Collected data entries
# # # # # # #

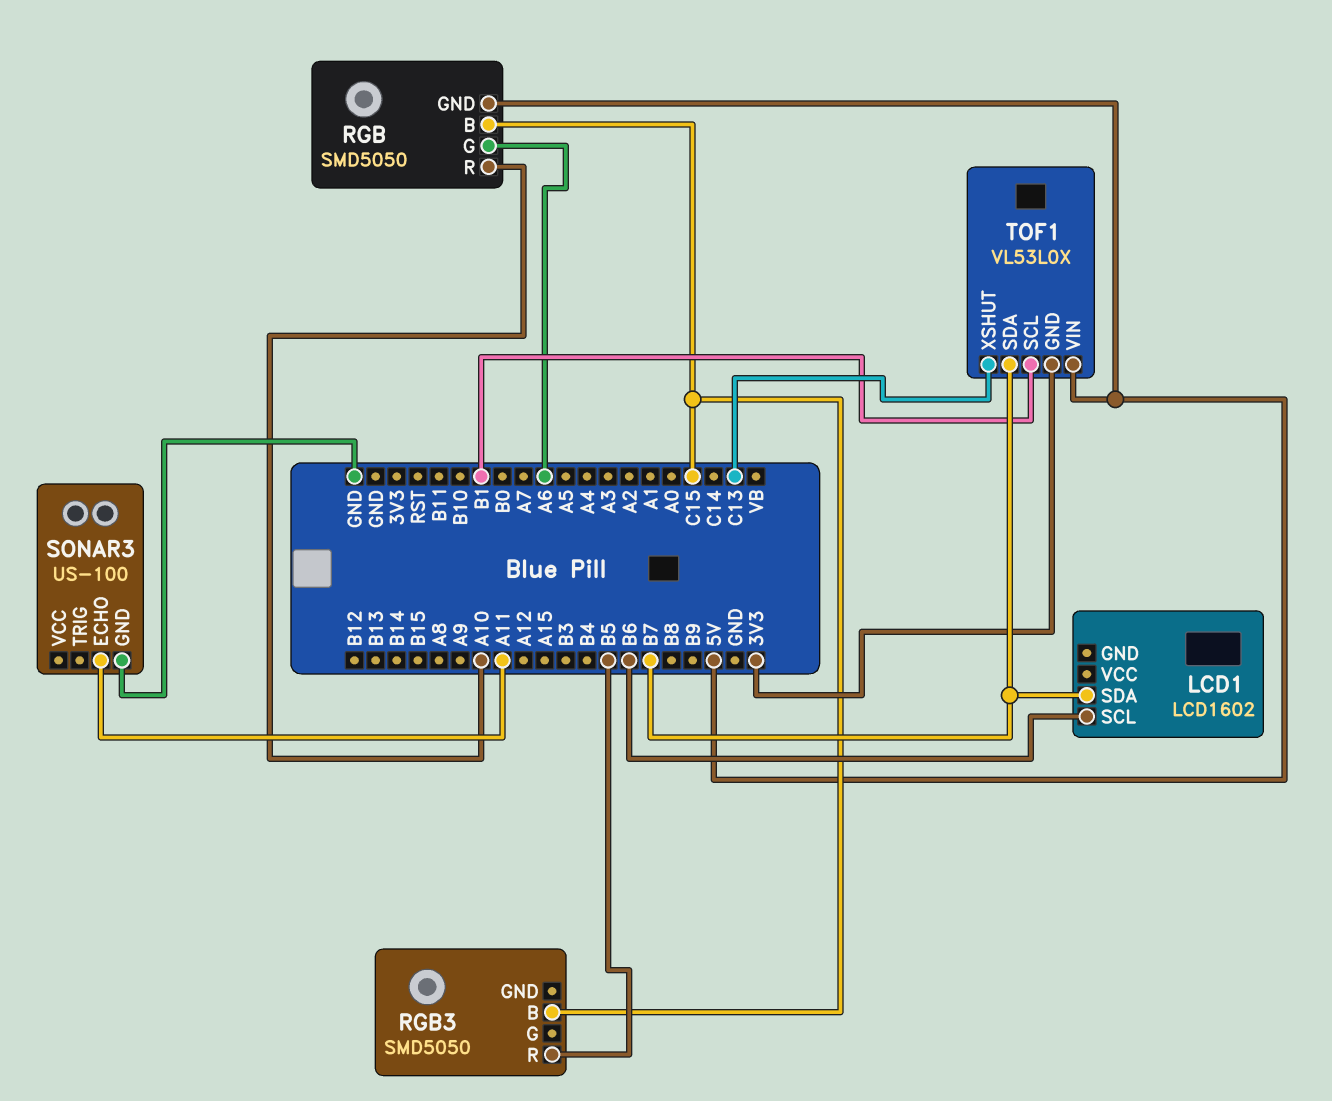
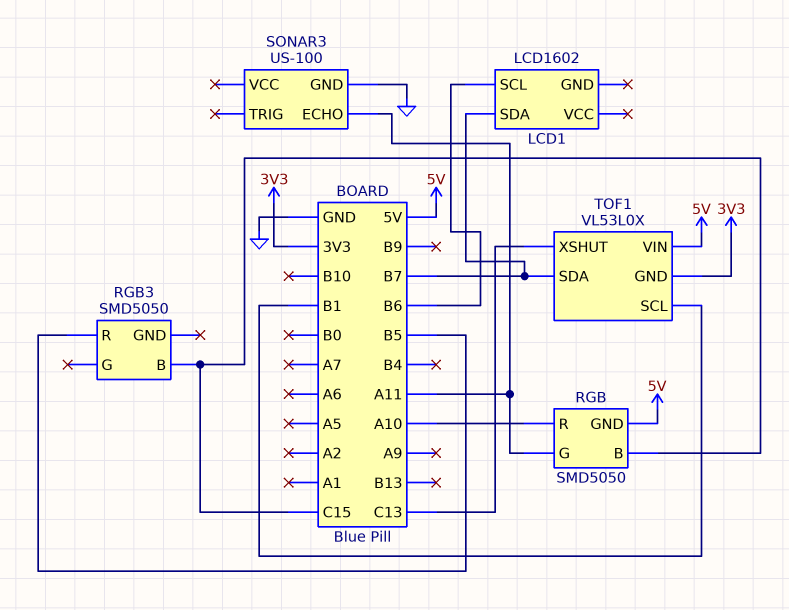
RGB pin G: A6 -> A11

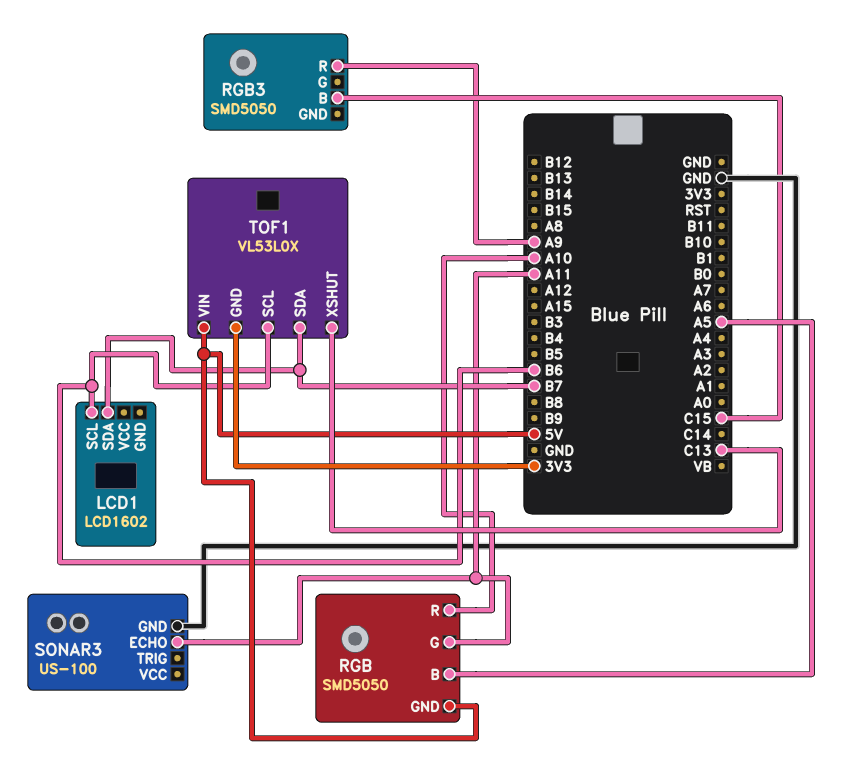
RGB pin B: C15 -> A5
RGB3 pin R: B5 -> A9
TOF1 pin SCL: B1 -> B6

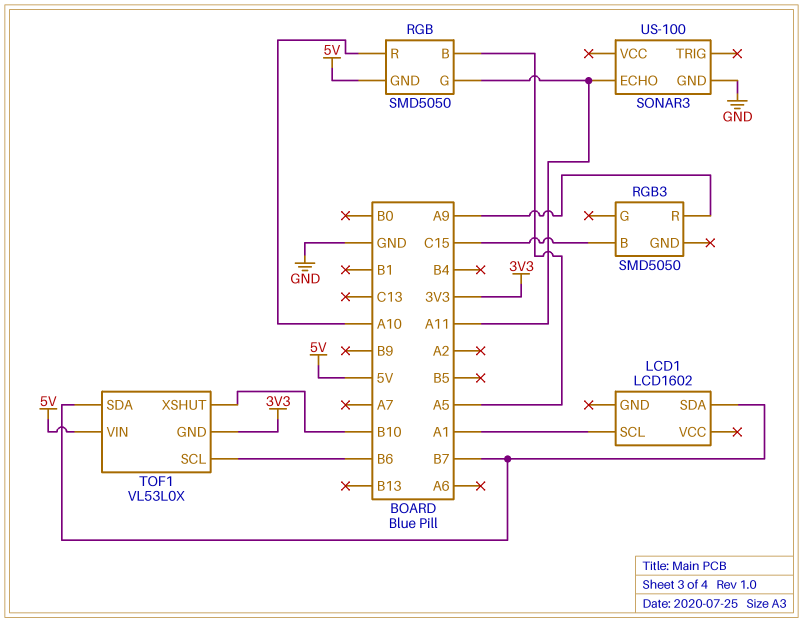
LCD1 pin SCL: B6 -> A1
TOF1 pin XSHUT: C13 -> B10

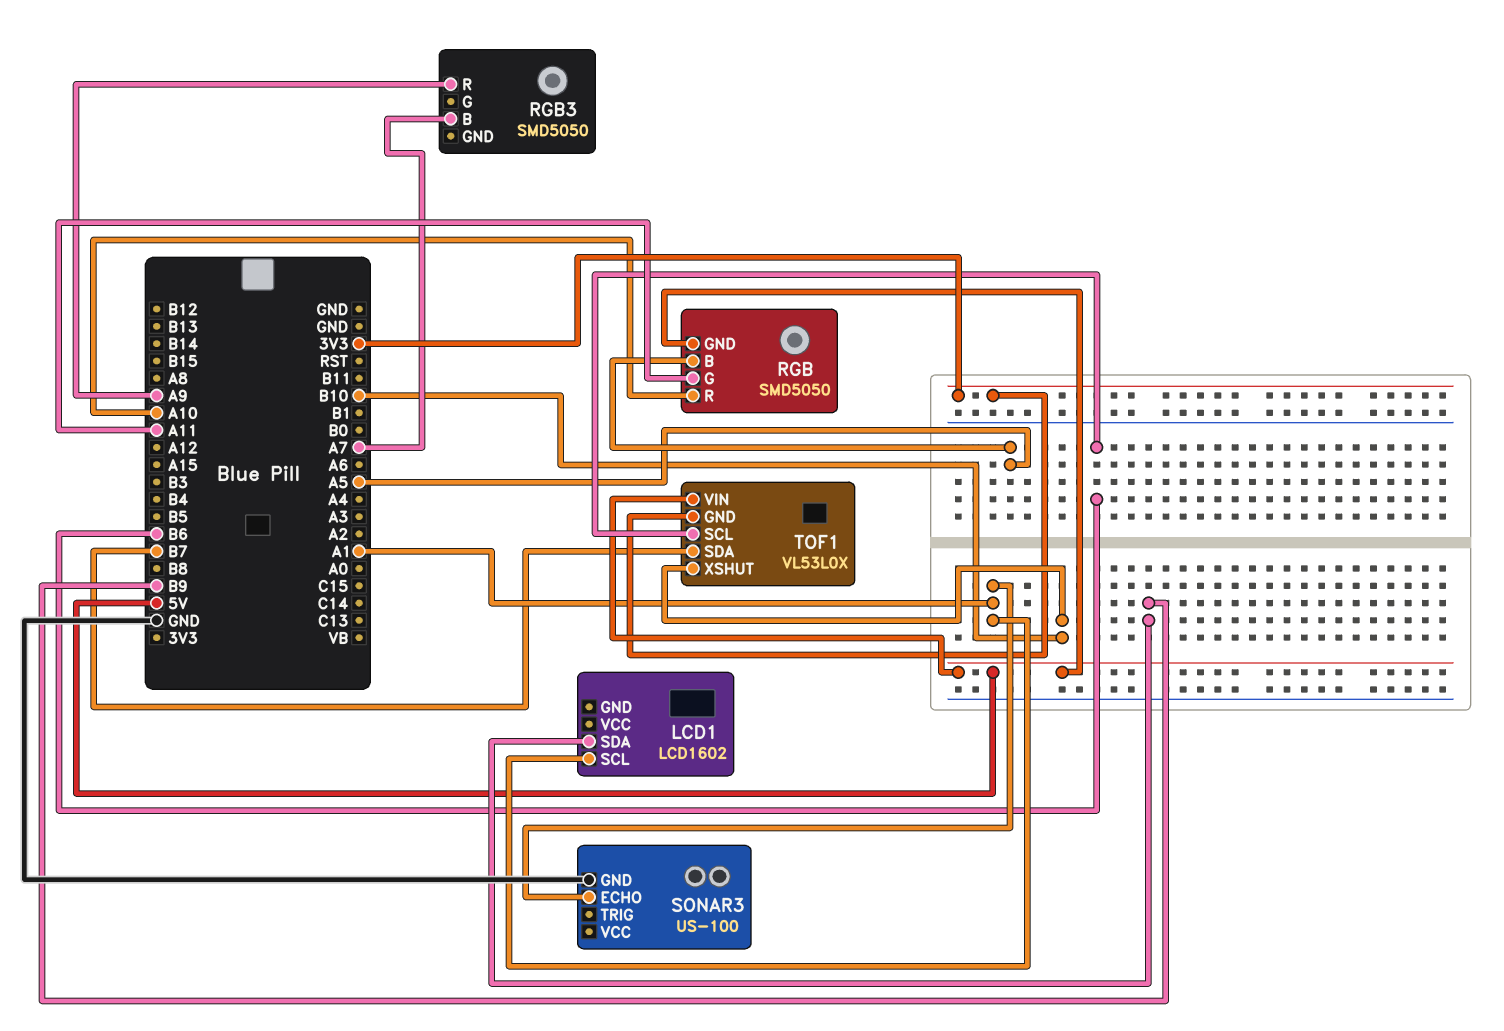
LCD1 pin SDA: B7 -> B9
RGB3 pin B: C15 -> A7
SONAR3 pin ECHO: A11 -> A1

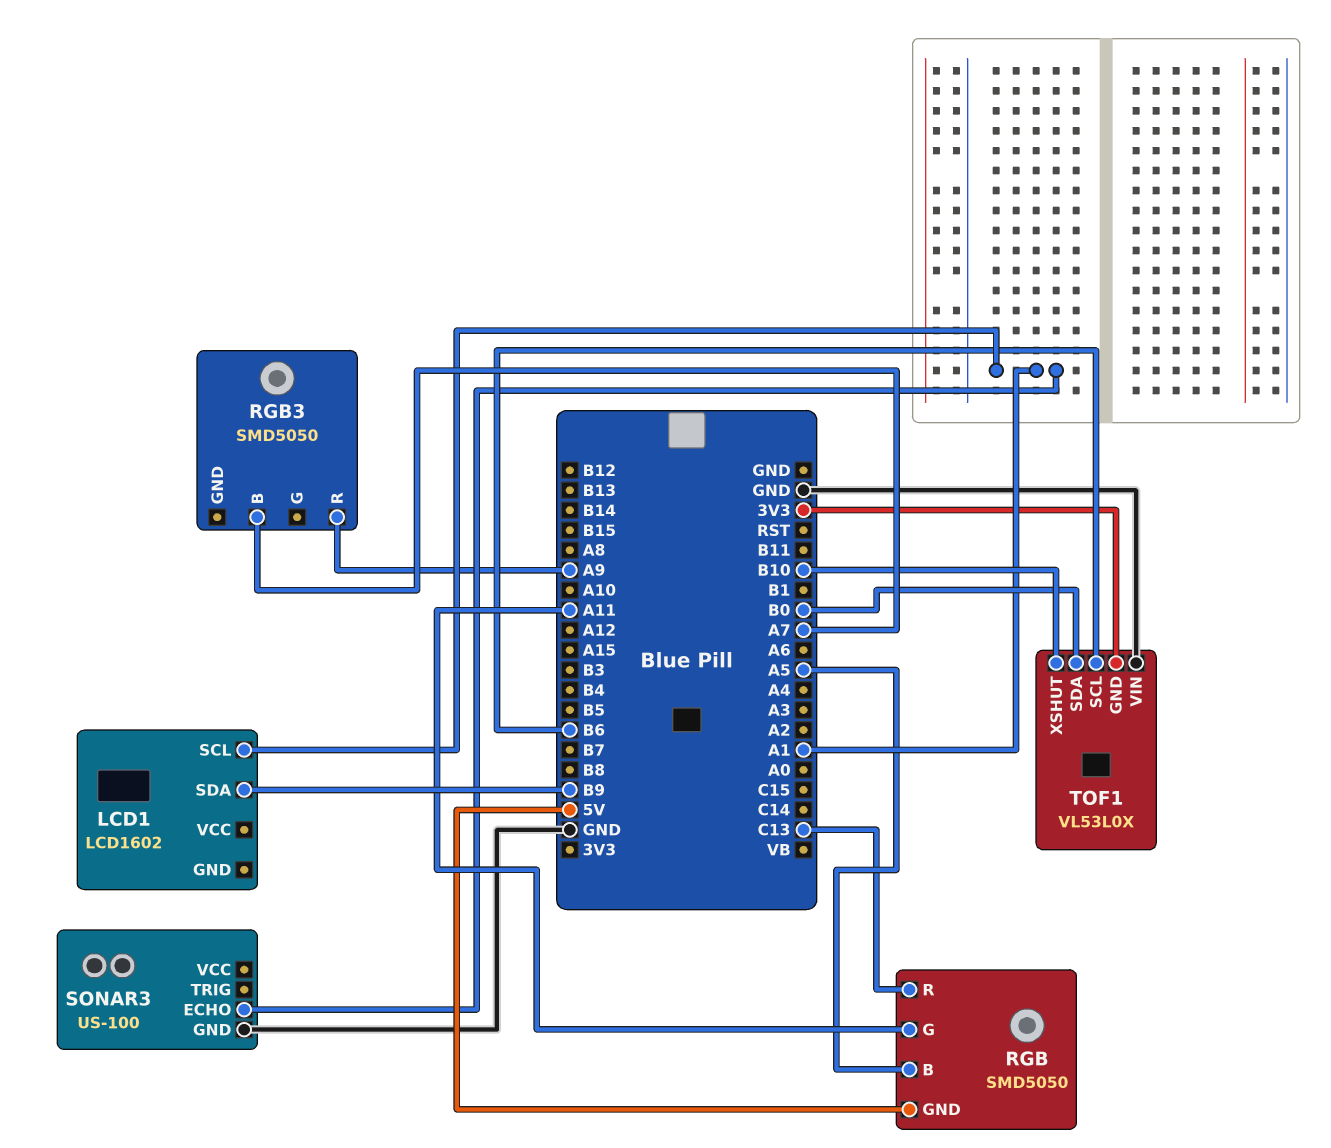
RGB pin R: A10 -> C13
TOF1 pin SDA: B7 -> B0
TOF1 pin VIN: 5V -> GND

# # # # # # #

ABOUT THIS TASK: Return every line of the data above exactly, and omit all pictures.

TASK RESPONSE:
RGB pin G: A6 -> A11

RGB pin B: C15 -> A5
RGB3 pin R: B5 -> A9
TOF1 pin SCL: B1 -> B6

LCD1 pin SCL: B6 -> A1
TOF1 pin XSHUT: C13 -> B10

LCD1 pin SDA: B7 -> B9
RGB3 pin B: C15 -> A7
SONAR3 pin ECHO: A11 -> A1

RGB pin R: A10 -> C13
TOF1 pin SDA: B7 -> B0
TOF1 pin VIN: 5V -> GND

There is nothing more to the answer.